_EXERCISE BRIEF_
Only the pictures are dropped. Restate each line below word for word.

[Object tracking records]

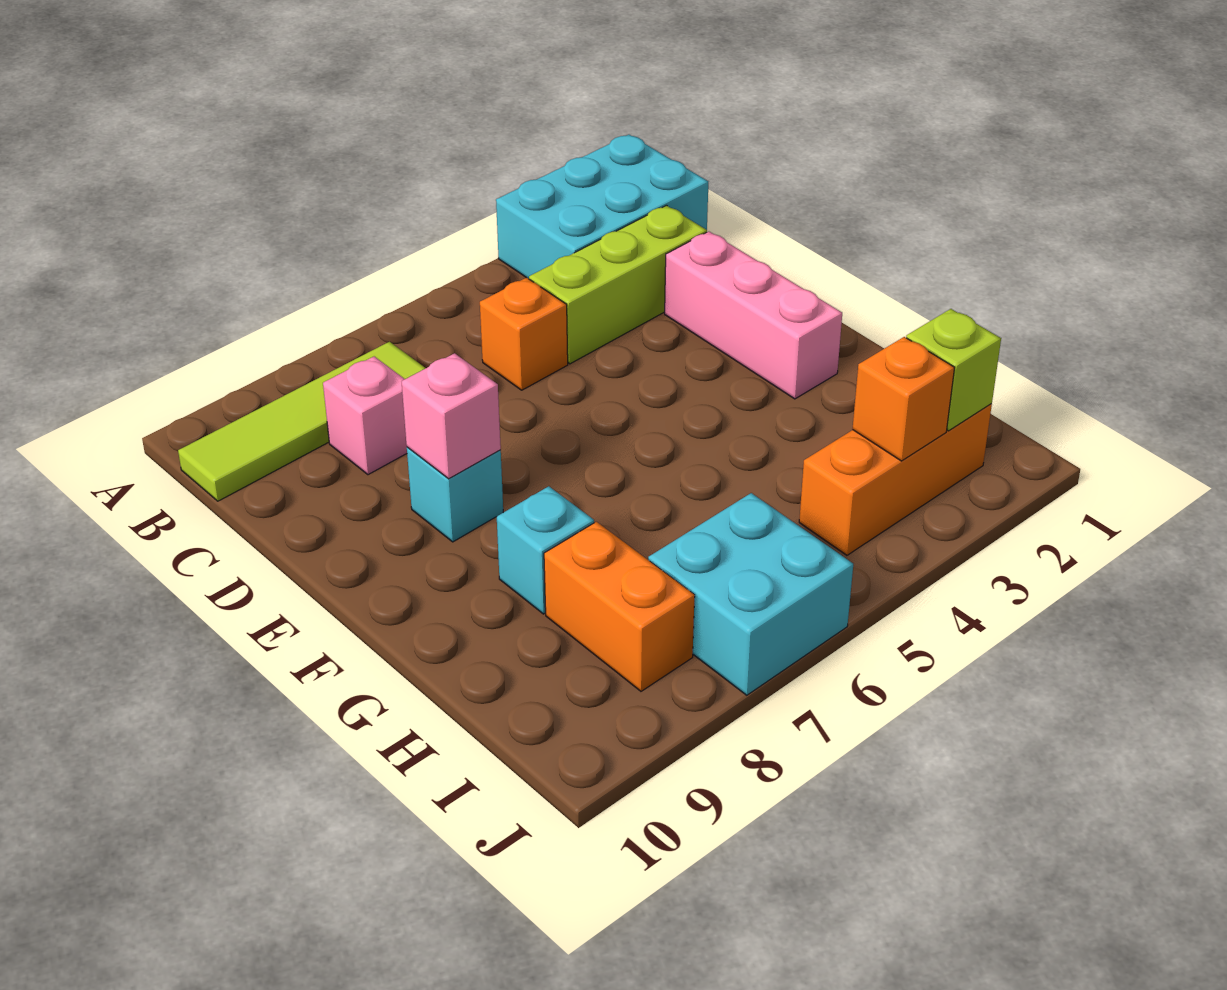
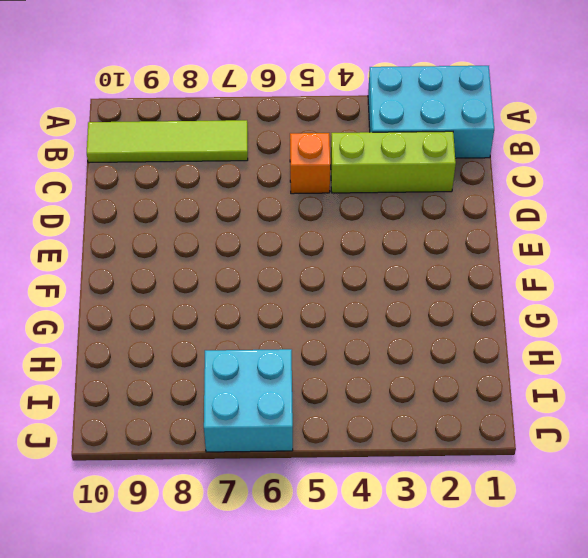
none -> pink 1x1 brick [323,356,407,475]
none -> pink 1x3 brick [665,232,842,399]
none -> cyan 1x1 brick [407,447,503,542]

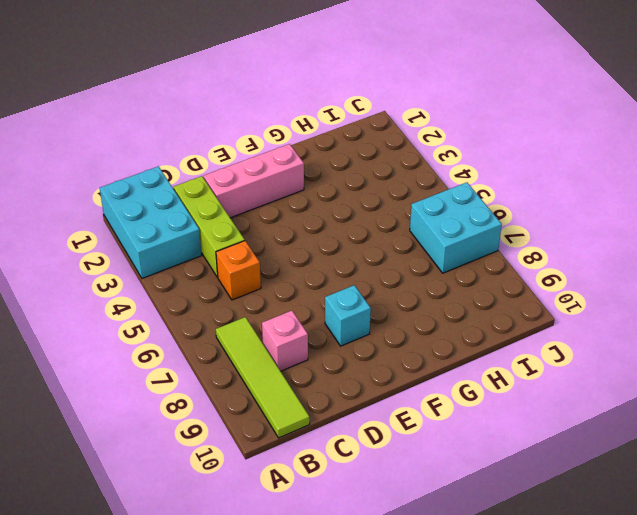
none -> cyan 1x1 brick [497,486,594,614]
none -> orange 1x2 brick [544,522,695,691]
none -> orange 1x3 brick [799,404,992,555]

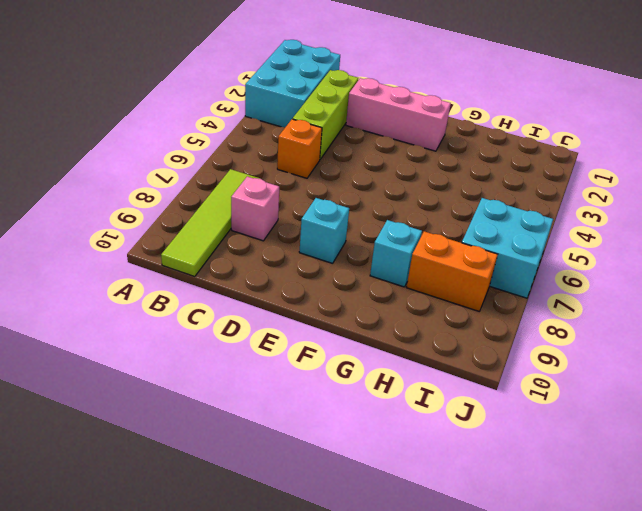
none -> orange 1x3 brick [799,404,992,555]
none -> pink 1x1 brick [402,353,501,479]
none -> lime 1x1 brick [906,309,1001,431]

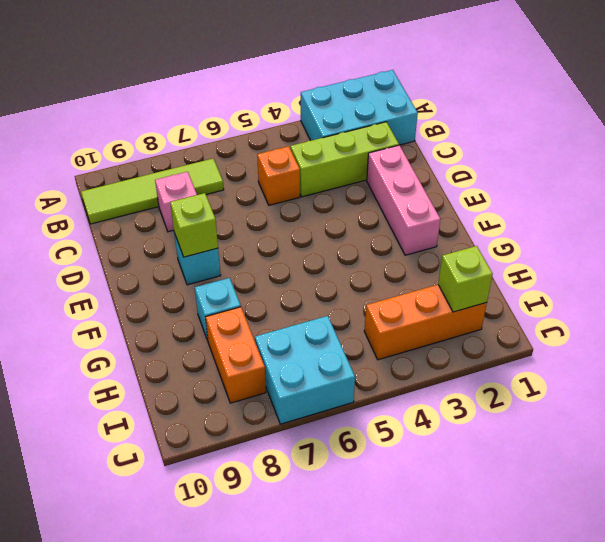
lime 1x1 brick [170,193,218,257] -> pink 1x1 brick [402,353,501,479]
none -> orange 1x1 brick [852,337,955,461]

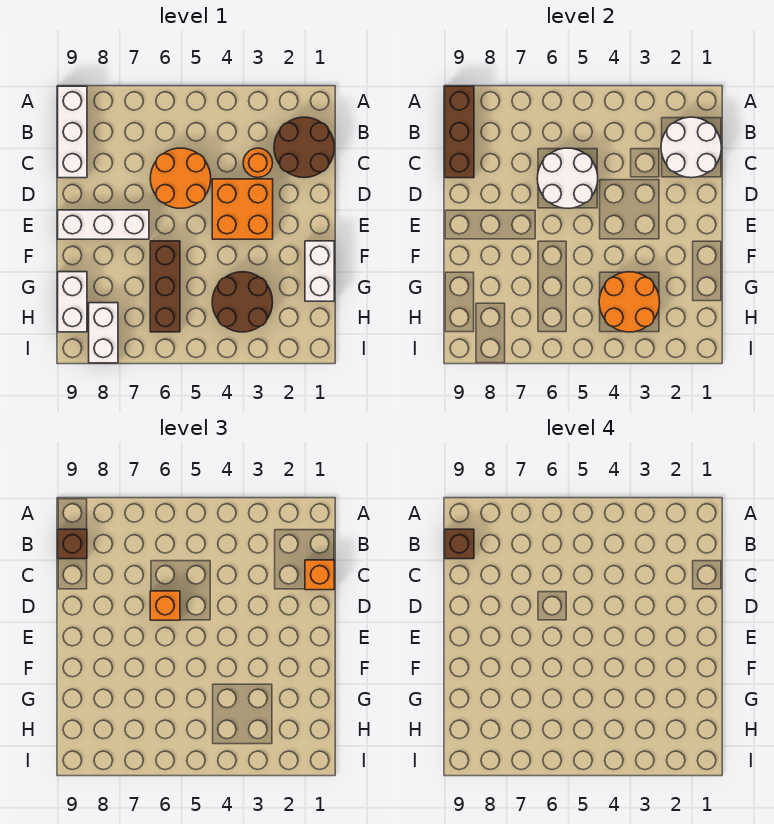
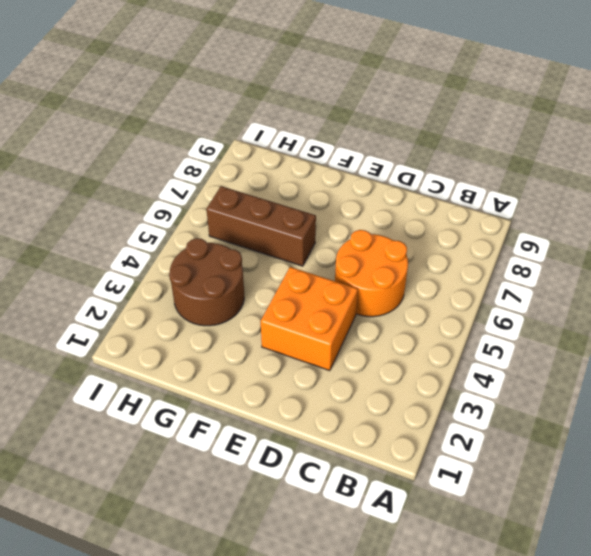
none -> white 1x3 brick [58,86,87,178]
none -> brown 2x2 round brick [274,117,334,178]
none -> orange 1x1 round brick [243,148,273,178]

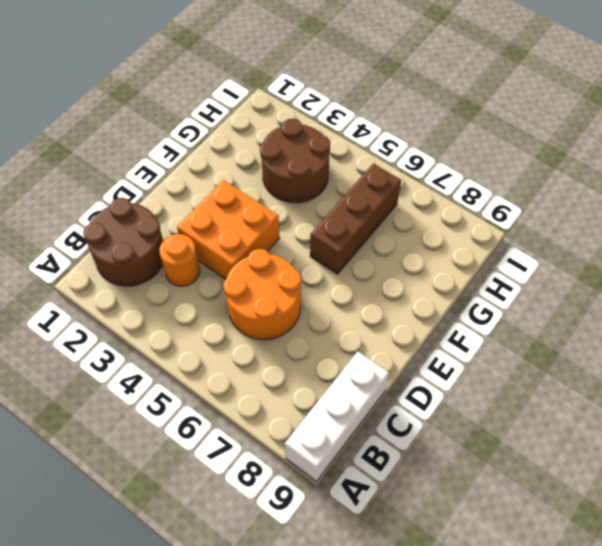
none -> white 1x3 brick [58,210,149,239]
none -> white 1x2 brick [305,241,334,301]
none -> white 1x2 brick [58,272,87,332]

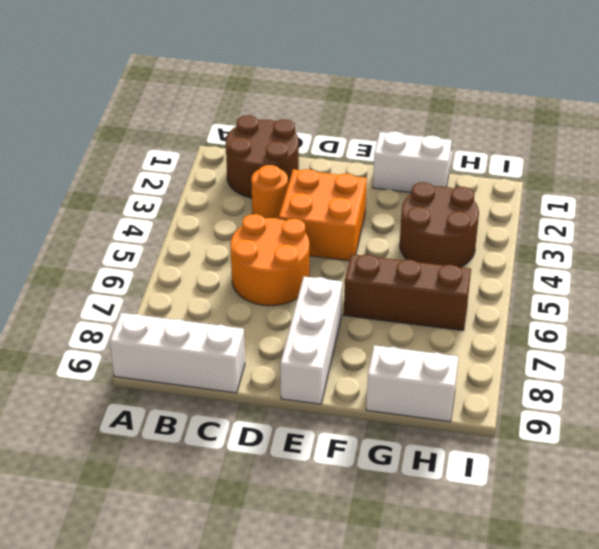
none -> white 1x2 brick [89,303,118,363]
none -> brown 1x3 brick [445,86,474,178]
none -> white 2x2 round brick [661,117,721,178]

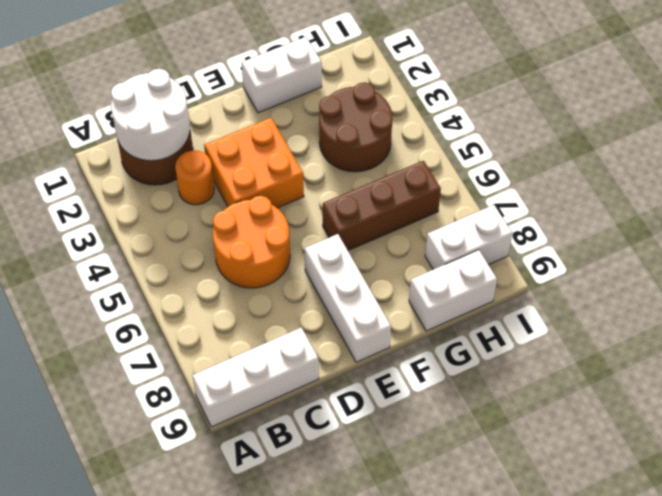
none -> brown 1x3 brick [445,86,474,178]
none -> white 2x2 round brick [537,148,598,208]
none -> orange 2x2 round brick [599,272,660,332]

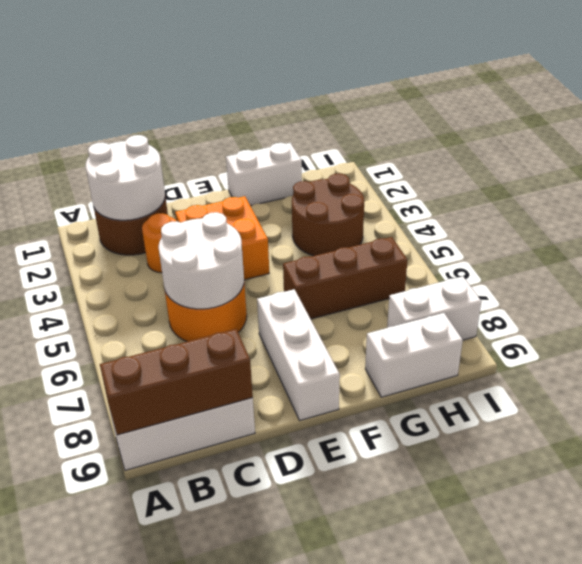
none -> orange 2x2 round brick [599,272,660,332]
none -> brown 1x1 brick [58,529,87,559]
none -> orange 1x1 brick [305,560,334,590]

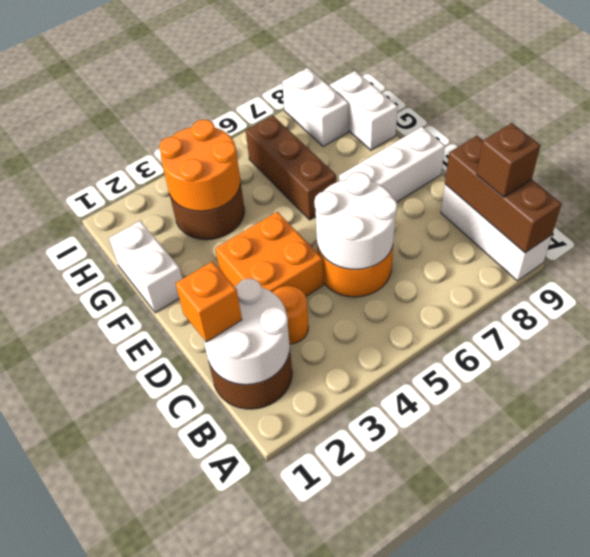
none -> orange 1x1 brick [150,591,180,620]
none -> brown 1x1 brick [445,529,474,559]

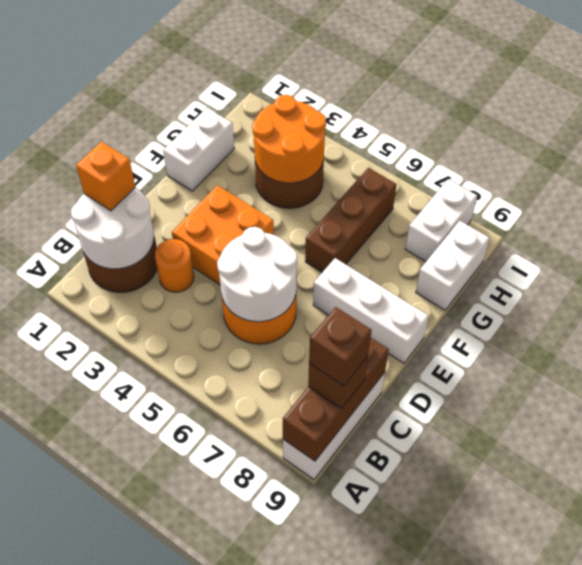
none -> orange 1x1 brick [150,591,180,620]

_RESPONSE AREA_
none -> pink 1x1 brick [323,356,407,475]
none -> pink 1x3 brick [665,232,842,399]
none -> cyan 1x1 brick [407,447,503,542]

none -> cyan 1x1 brick [497,486,594,614]
none -> orange 1x2 brick [544,522,695,691]
none -> orange 1x3 brick [799,404,992,555]

none -> orange 1x3 brick [799,404,992,555]
none -> pink 1x1 brick [402,353,501,479]
none -> lime 1x1 brick [906,309,1001,431]

lime 1x1 brick [170,193,218,257] -> pink 1x1 brick [402,353,501,479]
none -> orange 1x1 brick [852,337,955,461]

none -> white 1x3 brick [58,86,87,178]
none -> brown 2x2 round brick [274,117,334,178]
none -> orange 1x1 round brick [243,148,273,178]

none -> white 1x3 brick [58,210,149,239]
none -> white 1x2 brick [305,241,334,301]
none -> white 1x2 brick [58,272,87,332]

none -> white 1x2 brick [89,303,118,363]
none -> brown 1x3 brick [445,86,474,178]
none -> white 2x2 round brick [661,117,721,178]

none -> brown 1x3 brick [445,86,474,178]
none -> white 2x2 round brick [537,148,598,208]
none -> orange 2x2 round brick [599,272,660,332]

none -> orange 2x2 round brick [599,272,660,332]
none -> brown 1x1 brick [58,529,87,559]
none -> orange 1x1 brick [305,560,334,590]

none -> orange 1x1 brick [150,591,180,620]
none -> brown 1x1 brick [445,529,474,559]

none -> orange 1x1 brick [150,591,180,620]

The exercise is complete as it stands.